▶ **Directions**: In the records below, find the line holding "AUDIO pin BUSY: A3 -> D4" and the line holding "LUX pin SDA: TX -> D0". Set down both, with every line between them, exactly.
>>
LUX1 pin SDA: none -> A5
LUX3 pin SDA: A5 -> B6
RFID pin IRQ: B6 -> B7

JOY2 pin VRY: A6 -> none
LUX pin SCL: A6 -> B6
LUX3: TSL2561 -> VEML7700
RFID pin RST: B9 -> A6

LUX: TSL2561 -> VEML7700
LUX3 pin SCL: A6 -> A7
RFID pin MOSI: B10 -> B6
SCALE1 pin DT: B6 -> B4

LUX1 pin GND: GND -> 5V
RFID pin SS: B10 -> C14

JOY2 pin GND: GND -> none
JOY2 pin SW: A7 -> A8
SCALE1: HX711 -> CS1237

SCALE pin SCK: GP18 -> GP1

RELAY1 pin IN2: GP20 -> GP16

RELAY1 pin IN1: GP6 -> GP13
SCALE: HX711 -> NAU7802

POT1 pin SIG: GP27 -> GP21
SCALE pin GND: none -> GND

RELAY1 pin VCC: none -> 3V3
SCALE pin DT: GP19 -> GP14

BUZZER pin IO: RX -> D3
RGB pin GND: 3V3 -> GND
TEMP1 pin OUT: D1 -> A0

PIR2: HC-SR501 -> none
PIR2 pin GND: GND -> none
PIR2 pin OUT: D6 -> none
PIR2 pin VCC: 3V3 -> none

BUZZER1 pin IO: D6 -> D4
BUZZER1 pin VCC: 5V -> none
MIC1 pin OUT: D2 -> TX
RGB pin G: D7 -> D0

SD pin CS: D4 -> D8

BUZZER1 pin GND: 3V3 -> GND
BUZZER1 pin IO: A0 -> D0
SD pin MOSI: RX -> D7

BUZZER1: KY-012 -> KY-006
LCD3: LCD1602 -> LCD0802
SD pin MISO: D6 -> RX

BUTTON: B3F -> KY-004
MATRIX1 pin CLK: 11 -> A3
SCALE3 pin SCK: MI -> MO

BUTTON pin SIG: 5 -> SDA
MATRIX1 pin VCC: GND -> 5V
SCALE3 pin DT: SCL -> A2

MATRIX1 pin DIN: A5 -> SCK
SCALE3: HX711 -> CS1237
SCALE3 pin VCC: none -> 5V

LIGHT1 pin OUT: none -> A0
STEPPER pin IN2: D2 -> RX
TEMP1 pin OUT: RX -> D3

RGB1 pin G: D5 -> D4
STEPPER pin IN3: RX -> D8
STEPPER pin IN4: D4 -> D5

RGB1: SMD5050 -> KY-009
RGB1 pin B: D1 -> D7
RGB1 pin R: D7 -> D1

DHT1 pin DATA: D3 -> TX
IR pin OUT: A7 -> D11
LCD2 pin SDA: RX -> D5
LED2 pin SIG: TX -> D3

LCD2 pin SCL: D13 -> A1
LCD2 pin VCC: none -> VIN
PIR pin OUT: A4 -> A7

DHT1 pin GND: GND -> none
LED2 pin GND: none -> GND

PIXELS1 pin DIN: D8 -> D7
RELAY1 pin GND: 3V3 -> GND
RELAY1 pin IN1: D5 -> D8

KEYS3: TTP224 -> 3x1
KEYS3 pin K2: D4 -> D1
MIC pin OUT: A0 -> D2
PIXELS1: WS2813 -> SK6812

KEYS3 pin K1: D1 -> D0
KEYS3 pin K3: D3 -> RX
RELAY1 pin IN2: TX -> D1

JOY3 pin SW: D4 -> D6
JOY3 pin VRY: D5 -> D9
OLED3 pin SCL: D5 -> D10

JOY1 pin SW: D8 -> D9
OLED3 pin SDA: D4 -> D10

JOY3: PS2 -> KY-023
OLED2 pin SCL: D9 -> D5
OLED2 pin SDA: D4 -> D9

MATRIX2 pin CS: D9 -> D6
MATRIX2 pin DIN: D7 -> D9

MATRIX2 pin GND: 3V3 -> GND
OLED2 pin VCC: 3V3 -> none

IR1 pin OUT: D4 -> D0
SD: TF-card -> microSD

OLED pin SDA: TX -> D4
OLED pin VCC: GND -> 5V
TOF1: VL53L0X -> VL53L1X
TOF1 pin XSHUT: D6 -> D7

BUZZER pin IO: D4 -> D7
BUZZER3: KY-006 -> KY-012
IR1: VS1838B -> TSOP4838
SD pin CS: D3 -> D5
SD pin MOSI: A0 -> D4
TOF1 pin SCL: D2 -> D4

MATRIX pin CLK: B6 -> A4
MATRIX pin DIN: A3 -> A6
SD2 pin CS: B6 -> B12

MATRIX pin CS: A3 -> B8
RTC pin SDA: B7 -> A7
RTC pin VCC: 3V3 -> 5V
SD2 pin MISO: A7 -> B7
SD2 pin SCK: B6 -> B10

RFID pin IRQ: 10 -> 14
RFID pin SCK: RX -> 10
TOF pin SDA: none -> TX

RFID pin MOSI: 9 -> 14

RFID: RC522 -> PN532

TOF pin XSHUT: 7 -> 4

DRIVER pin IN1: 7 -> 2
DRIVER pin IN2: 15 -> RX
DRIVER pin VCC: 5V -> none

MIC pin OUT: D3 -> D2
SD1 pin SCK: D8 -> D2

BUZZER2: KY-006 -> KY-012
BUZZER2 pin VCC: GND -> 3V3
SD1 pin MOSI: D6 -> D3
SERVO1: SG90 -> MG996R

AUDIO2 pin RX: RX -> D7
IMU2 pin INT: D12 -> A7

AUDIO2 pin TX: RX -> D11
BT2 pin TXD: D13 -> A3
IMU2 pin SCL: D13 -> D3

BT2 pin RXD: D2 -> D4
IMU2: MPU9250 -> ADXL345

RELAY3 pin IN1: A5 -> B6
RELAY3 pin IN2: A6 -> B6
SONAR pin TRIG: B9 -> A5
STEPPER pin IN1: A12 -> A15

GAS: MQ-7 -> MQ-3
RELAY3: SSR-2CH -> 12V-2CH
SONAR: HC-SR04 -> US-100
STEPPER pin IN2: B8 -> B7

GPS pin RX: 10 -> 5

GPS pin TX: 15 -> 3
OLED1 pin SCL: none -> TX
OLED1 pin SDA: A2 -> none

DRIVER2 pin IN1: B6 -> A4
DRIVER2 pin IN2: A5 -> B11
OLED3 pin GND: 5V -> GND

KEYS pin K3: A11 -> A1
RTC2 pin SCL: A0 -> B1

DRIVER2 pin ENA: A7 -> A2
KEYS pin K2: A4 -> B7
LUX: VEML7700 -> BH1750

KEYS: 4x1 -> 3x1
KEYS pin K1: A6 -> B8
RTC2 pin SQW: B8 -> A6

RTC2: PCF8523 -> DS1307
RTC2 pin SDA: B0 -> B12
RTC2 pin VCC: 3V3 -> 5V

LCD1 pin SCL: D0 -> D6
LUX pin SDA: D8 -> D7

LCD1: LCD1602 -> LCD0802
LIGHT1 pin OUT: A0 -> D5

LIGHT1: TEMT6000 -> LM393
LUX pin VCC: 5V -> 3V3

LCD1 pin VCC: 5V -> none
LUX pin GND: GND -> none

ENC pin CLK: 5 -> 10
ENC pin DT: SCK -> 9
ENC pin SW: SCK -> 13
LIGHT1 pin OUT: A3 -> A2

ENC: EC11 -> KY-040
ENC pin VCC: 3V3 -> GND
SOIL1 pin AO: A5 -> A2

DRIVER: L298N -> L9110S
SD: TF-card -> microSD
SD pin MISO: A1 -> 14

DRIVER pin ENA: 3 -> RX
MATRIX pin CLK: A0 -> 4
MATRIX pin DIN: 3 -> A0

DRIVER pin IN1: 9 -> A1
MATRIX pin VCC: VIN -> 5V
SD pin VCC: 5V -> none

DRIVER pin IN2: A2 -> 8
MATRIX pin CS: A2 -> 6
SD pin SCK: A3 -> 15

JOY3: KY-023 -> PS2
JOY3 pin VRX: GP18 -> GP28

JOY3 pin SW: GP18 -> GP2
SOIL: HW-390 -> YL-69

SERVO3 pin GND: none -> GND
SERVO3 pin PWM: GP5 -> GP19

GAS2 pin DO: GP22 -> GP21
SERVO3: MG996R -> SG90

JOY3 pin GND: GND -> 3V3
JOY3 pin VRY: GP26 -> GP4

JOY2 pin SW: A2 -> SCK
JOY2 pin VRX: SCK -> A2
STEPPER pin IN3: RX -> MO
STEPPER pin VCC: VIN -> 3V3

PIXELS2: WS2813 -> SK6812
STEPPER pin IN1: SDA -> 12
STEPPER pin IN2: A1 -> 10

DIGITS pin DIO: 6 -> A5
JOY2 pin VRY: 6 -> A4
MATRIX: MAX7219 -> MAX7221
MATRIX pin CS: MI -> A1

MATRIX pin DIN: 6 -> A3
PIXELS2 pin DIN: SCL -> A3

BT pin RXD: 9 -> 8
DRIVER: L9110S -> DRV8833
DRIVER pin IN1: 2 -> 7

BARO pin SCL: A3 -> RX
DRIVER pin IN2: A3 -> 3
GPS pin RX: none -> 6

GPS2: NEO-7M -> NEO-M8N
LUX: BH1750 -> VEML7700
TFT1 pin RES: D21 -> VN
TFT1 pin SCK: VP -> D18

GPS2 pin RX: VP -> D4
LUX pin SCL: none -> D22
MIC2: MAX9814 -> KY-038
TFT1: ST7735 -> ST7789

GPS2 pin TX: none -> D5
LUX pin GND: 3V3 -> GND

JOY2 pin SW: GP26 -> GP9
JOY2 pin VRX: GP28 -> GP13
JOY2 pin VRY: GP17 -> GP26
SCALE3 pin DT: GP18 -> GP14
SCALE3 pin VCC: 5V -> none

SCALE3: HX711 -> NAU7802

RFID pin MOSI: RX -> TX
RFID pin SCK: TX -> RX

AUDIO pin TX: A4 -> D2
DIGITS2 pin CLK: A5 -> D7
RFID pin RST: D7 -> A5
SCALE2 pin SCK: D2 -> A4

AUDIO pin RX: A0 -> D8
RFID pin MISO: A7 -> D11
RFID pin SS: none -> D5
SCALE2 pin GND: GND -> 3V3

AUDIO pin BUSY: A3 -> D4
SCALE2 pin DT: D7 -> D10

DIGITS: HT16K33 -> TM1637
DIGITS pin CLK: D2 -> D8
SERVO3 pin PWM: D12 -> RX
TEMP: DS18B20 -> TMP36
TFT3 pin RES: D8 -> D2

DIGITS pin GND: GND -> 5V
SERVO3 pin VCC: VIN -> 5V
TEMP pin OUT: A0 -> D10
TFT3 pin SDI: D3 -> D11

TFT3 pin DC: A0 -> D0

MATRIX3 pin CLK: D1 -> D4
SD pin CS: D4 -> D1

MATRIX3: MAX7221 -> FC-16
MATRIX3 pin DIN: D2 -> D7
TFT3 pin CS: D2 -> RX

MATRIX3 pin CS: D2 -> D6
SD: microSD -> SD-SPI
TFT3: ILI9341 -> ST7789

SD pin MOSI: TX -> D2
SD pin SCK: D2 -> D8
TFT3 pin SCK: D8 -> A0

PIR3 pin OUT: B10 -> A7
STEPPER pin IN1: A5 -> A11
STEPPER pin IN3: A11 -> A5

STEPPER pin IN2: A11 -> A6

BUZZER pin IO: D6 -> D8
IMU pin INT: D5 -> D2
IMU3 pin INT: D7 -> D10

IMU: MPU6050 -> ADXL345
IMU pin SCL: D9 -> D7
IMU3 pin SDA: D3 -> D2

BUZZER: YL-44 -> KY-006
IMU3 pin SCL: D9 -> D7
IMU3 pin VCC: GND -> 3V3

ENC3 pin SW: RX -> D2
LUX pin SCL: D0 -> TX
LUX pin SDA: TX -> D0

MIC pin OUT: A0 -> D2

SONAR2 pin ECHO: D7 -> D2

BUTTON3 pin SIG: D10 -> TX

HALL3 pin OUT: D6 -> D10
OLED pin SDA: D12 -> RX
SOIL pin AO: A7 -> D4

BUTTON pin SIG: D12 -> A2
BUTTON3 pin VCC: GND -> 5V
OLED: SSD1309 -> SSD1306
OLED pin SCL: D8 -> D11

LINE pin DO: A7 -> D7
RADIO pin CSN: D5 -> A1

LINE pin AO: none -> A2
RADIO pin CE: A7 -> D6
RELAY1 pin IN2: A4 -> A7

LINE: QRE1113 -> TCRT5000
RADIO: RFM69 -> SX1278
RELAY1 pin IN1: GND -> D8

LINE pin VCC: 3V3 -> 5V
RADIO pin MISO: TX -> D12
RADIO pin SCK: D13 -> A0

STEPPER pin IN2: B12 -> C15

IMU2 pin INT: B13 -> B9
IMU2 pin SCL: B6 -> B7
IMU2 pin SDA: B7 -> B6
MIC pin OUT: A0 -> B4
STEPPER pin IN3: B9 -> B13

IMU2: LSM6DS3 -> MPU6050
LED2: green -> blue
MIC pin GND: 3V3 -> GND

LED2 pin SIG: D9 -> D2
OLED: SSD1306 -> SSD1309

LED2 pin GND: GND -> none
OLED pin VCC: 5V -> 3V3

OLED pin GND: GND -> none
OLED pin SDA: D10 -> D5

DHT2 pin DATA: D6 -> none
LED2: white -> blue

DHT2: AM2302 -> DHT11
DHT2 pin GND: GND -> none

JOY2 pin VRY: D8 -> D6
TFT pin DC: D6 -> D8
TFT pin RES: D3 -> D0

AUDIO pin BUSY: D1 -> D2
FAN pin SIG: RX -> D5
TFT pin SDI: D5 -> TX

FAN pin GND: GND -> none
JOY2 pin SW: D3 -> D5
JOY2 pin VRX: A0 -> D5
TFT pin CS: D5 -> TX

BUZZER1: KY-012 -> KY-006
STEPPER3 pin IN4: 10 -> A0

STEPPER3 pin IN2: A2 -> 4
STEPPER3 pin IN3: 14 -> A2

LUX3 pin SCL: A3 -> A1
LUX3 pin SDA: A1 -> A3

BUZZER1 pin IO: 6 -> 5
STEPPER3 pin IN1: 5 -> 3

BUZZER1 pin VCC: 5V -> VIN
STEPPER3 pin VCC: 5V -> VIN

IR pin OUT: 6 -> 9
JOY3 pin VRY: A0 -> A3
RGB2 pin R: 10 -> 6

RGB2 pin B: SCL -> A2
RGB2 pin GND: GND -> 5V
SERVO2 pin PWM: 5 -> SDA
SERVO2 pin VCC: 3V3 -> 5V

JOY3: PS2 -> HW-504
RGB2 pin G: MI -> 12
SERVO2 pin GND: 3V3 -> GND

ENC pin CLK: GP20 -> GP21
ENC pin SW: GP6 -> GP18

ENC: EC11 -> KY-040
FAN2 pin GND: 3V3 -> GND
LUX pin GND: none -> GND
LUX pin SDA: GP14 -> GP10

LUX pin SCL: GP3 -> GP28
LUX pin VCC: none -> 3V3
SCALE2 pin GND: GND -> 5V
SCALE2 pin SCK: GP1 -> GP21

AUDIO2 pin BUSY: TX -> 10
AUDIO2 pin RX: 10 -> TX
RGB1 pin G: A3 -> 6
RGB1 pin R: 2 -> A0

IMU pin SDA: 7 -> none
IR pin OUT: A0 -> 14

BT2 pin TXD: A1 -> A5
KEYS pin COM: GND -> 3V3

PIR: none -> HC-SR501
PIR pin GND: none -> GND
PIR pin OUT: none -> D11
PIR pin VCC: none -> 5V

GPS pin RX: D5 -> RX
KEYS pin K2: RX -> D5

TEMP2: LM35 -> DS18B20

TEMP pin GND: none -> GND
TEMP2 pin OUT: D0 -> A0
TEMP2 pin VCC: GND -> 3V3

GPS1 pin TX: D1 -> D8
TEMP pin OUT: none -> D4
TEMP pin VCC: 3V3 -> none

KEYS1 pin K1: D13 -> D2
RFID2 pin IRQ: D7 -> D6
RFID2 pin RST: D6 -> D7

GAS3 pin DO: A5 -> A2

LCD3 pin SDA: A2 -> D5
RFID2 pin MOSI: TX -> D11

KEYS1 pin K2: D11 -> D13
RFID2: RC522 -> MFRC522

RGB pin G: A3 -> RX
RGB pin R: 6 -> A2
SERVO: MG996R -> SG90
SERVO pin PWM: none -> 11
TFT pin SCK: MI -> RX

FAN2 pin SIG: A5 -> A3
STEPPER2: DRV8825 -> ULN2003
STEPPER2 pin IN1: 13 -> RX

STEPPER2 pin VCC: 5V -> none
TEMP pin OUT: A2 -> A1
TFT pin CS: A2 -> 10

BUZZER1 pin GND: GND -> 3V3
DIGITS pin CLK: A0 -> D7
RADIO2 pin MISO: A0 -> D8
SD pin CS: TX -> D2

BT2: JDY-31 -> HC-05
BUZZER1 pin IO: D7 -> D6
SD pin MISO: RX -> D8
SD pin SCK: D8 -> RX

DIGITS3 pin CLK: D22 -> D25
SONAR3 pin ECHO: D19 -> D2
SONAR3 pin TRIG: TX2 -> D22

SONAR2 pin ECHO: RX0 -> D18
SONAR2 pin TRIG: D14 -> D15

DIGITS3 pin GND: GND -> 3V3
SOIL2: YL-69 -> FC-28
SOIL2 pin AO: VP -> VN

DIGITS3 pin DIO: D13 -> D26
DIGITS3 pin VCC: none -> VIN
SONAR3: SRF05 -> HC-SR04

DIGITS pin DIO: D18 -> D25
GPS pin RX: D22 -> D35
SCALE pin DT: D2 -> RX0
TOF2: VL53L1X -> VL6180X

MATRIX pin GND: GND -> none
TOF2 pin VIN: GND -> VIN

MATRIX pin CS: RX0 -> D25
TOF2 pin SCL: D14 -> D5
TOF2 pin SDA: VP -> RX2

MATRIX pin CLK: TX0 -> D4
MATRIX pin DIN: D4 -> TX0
<<
▶ **Task output**:
AUDIO pin BUSY: A3 -> D4
SCALE2 pin DT: D7 -> D10

DIGITS: HT16K33 -> TM1637
DIGITS pin CLK: D2 -> D8
SERVO3 pin PWM: D12 -> RX
TEMP: DS18B20 -> TMP36
TFT3 pin RES: D8 -> D2

DIGITS pin GND: GND -> 5V
SERVO3 pin VCC: VIN -> 5V
TEMP pin OUT: A0 -> D10
TFT3 pin SDI: D3 -> D11

TFT3 pin DC: A0 -> D0

MATRIX3 pin CLK: D1 -> D4
SD pin CS: D4 -> D1

MATRIX3: MAX7221 -> FC-16
MATRIX3 pin DIN: D2 -> D7
TFT3 pin CS: D2 -> RX

MATRIX3 pin CS: D2 -> D6
SD: microSD -> SD-SPI
TFT3: ILI9341 -> ST7789

SD pin MOSI: TX -> D2
SD pin SCK: D2 -> D8
TFT3 pin SCK: D8 -> A0

PIR3 pin OUT: B10 -> A7
STEPPER pin IN1: A5 -> A11
STEPPER pin IN3: A11 -> A5

STEPPER pin IN2: A11 -> A6

BUZZER pin IO: D6 -> D8
IMU pin INT: D5 -> D2
IMU3 pin INT: D7 -> D10

IMU: MPU6050 -> ADXL345
IMU pin SCL: D9 -> D7
IMU3 pin SDA: D3 -> D2

BUZZER: YL-44 -> KY-006
IMU3 pin SCL: D9 -> D7
IMU3 pin VCC: GND -> 3V3

ENC3 pin SW: RX -> D2
LUX pin SCL: D0 -> TX
LUX pin SDA: TX -> D0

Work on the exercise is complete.